Your goal ::
Scan the records for "depth" and copy each line that contains it.

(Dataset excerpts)
——
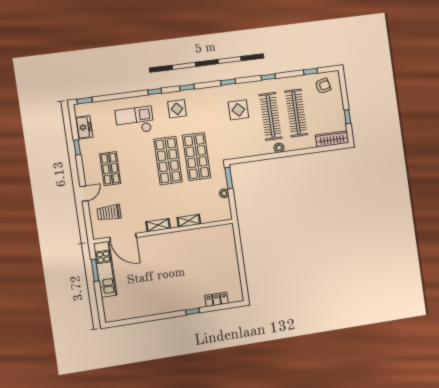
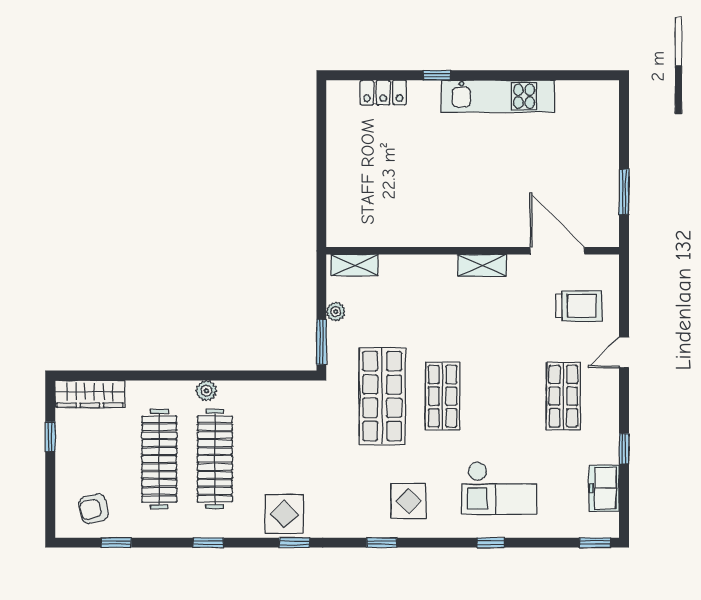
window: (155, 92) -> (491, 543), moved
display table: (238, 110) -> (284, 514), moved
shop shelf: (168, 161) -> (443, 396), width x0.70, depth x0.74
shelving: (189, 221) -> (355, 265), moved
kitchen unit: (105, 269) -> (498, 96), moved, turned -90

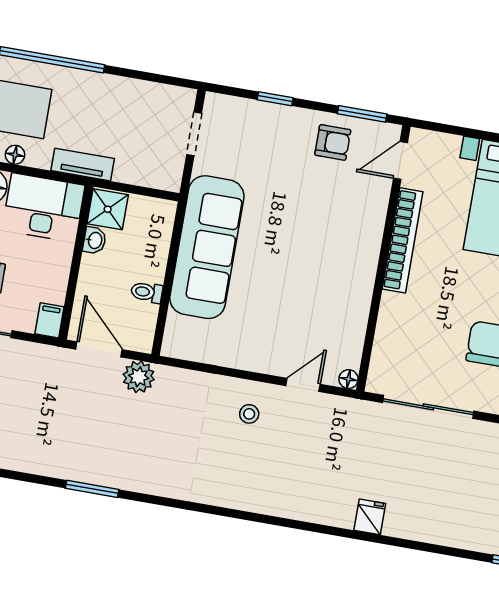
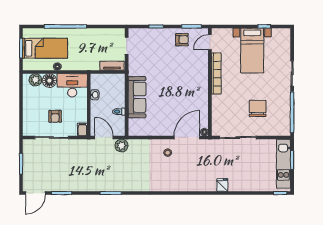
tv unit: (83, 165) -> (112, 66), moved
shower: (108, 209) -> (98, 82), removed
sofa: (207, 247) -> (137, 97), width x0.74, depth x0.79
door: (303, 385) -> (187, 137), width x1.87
——
Finished exercise ::
shop shelf: (168, 161) -> (443, 396), width x0.70, depth x0.74
sofa: (207, 247) -> (137, 97), width x0.74, depth x0.79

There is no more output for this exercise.